What the exercise asks =
Only the lines below starting at the one containing "C7: 470uF (plus" and ending at the one containing "BT101: 9V (plus" belong in the answer, each copied exactly.

Change detection outputs
[Start of Attachment]

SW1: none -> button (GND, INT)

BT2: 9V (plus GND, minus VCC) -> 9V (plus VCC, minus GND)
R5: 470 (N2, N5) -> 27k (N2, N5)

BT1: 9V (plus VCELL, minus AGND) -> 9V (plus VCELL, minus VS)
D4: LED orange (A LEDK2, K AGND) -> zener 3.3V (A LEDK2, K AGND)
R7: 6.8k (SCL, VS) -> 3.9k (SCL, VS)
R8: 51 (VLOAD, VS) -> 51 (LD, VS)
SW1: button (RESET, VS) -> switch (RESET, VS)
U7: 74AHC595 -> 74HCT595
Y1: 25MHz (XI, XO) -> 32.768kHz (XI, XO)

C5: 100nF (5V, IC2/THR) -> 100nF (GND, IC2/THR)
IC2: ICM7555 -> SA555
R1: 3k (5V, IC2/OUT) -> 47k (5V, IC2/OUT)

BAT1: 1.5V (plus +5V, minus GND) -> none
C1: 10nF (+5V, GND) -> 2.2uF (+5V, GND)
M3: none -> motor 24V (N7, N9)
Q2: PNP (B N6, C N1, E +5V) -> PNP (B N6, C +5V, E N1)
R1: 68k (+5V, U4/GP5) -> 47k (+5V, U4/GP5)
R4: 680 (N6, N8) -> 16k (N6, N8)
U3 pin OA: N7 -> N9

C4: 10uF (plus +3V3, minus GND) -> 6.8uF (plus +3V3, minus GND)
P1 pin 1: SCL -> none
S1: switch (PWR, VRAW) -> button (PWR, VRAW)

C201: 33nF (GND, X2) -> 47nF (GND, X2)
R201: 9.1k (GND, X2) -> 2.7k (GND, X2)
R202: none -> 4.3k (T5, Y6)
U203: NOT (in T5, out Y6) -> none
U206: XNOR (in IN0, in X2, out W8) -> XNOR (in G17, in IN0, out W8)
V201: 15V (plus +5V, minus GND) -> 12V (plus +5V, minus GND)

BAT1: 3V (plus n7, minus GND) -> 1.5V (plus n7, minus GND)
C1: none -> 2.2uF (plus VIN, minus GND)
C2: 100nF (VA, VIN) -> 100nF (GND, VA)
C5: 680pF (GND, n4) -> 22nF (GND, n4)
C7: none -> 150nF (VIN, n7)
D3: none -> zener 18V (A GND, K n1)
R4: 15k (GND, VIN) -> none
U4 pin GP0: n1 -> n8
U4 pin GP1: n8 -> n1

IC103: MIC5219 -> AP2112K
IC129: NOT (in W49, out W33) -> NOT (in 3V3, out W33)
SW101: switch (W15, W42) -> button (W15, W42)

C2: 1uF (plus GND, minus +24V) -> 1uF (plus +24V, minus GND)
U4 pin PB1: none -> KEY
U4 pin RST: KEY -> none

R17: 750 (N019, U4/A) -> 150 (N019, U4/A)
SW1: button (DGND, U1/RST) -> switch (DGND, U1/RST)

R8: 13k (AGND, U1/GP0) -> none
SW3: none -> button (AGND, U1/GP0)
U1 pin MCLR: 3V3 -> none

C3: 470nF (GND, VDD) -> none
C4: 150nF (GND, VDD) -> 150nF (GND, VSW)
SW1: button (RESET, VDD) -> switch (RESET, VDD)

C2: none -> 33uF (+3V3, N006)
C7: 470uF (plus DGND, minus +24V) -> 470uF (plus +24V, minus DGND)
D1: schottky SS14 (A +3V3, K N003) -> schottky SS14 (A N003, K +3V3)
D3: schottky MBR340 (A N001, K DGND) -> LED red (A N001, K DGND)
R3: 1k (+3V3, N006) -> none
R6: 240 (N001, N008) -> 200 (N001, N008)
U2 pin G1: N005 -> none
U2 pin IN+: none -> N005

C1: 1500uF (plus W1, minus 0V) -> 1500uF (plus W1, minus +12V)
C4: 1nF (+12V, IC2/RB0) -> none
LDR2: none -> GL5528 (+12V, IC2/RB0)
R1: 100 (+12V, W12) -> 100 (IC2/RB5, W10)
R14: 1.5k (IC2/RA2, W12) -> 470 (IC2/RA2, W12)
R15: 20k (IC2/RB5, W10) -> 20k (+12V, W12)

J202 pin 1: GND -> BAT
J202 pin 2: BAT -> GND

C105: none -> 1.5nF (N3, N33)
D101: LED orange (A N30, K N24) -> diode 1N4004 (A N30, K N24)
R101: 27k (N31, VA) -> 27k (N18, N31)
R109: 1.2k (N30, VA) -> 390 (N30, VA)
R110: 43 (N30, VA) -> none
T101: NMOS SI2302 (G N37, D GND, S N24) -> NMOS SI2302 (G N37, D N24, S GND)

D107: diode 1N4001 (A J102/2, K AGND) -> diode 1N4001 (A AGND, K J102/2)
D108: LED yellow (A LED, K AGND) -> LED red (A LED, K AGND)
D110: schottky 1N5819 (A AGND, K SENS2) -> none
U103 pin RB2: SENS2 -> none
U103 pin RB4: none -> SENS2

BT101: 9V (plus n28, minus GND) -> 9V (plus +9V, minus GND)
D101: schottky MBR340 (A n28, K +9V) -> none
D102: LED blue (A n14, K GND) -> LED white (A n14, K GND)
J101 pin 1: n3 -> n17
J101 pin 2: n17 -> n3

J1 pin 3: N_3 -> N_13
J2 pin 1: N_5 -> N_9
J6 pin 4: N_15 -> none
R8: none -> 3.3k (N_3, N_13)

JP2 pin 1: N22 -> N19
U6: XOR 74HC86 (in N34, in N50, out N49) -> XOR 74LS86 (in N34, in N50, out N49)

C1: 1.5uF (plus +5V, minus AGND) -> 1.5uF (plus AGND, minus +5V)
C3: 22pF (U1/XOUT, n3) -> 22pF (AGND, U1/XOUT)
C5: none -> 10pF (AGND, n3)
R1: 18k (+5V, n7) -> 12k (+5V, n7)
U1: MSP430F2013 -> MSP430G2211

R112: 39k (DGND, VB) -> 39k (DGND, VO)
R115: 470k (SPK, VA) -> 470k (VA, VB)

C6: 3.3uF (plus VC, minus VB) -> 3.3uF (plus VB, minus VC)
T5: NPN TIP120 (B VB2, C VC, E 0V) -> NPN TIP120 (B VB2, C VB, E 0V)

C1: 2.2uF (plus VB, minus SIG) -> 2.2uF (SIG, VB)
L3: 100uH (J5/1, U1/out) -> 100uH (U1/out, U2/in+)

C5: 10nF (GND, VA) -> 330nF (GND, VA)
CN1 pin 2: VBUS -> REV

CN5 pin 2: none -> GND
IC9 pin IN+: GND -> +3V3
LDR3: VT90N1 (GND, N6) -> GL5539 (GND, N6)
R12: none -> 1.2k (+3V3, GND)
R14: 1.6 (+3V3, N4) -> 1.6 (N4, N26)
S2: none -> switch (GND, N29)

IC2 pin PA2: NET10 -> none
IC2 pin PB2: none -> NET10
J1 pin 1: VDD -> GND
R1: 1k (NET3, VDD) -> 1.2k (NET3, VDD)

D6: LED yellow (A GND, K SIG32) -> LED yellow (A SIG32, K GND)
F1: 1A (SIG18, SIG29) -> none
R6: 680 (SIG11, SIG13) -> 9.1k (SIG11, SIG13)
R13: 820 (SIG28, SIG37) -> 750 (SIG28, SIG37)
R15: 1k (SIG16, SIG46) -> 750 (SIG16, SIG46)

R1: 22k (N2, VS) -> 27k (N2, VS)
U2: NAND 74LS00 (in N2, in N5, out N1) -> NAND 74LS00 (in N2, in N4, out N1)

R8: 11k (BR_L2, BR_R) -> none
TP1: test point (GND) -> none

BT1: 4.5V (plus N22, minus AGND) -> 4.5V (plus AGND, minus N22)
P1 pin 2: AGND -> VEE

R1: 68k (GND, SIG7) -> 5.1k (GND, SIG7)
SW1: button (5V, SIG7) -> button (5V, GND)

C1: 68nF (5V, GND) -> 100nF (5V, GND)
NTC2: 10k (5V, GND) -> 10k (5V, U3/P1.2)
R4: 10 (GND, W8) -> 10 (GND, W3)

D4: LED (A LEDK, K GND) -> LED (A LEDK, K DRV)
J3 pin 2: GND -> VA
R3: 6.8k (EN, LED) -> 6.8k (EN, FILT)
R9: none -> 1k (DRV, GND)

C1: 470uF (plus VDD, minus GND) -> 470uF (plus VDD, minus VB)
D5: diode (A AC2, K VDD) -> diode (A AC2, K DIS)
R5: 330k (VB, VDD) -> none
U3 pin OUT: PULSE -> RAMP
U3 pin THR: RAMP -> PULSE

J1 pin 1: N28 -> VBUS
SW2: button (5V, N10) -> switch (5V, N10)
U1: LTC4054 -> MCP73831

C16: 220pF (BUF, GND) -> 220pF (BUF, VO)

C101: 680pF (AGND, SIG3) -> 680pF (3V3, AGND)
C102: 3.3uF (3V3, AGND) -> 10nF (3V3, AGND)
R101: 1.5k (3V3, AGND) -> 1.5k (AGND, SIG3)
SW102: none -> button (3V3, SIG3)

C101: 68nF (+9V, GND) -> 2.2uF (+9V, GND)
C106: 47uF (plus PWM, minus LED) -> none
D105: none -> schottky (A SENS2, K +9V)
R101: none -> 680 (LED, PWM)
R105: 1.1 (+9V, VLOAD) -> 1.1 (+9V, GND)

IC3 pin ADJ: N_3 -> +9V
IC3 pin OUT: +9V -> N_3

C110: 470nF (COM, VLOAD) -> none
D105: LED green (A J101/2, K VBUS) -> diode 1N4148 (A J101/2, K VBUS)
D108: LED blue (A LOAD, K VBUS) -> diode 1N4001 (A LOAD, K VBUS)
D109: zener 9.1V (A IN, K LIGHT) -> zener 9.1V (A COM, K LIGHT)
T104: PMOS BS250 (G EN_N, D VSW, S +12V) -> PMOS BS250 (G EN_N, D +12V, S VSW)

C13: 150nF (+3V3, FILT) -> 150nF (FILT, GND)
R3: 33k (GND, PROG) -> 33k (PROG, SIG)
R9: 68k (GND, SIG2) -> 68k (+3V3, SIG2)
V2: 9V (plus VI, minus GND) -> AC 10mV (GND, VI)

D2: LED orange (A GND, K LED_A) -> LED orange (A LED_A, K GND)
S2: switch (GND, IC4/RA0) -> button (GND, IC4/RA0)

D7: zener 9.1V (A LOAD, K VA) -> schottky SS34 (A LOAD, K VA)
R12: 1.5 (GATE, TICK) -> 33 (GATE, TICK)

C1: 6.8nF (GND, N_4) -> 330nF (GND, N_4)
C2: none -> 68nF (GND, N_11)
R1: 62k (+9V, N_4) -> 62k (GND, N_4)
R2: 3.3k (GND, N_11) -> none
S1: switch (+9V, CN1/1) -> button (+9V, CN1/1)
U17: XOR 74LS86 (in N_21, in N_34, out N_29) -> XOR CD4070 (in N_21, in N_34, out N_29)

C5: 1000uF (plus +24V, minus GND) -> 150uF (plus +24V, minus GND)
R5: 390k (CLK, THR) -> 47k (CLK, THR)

[End of Attachment]

Written response =
C7: 470uF (plus DGND, minus +24V) -> 470uF (plus +24V, minus DGND)
D1: schottky SS14 (A +3V3, K N003) -> schottky SS14 (A N003, K +3V3)
D3: schottky MBR340 (A N001, K DGND) -> LED red (A N001, K DGND)
R3: 1k (+3V3, N006) -> none
R6: 240 (N001, N008) -> 200 (N001, N008)
U2 pin G1: N005 -> none
U2 pin IN+: none -> N005

C1: 1500uF (plus W1, minus 0V) -> 1500uF (plus W1, minus +12V)
C4: 1nF (+12V, IC2/RB0) -> none
LDR2: none -> GL5528 (+12V, IC2/RB0)
R1: 100 (+12V, W12) -> 100 (IC2/RB5, W10)
R14: 1.5k (IC2/RA2, W12) -> 470 (IC2/RA2, W12)
R15: 20k (IC2/RB5, W10) -> 20k (+12V, W12)

J202 pin 1: GND -> BAT
J202 pin 2: BAT -> GND

C105: none -> 1.5nF (N3, N33)
D101: LED orange (A N30, K N24) -> diode 1N4004 (A N30, K N24)
R101: 27k (N31, VA) -> 27k (N18, N31)
R109: 1.2k (N30, VA) -> 390 (N30, VA)
R110: 43 (N30, VA) -> none
T101: NMOS SI2302 (G N37, D GND, S N24) -> NMOS SI2302 (G N37, D N24, S GND)

D107: diode 1N4001 (A J102/2, K AGND) -> diode 1N4001 (A AGND, K J102/2)
D108: LED yellow (A LED, K AGND) -> LED red (A LED, K AGND)
D110: schottky 1N5819 (A AGND, K SENS2) -> none
U103 pin RB2: SENS2 -> none
U103 pin RB4: none -> SENS2

BT101: 9V (plus n28, minus GND) -> 9V (plus +9V, minus GND)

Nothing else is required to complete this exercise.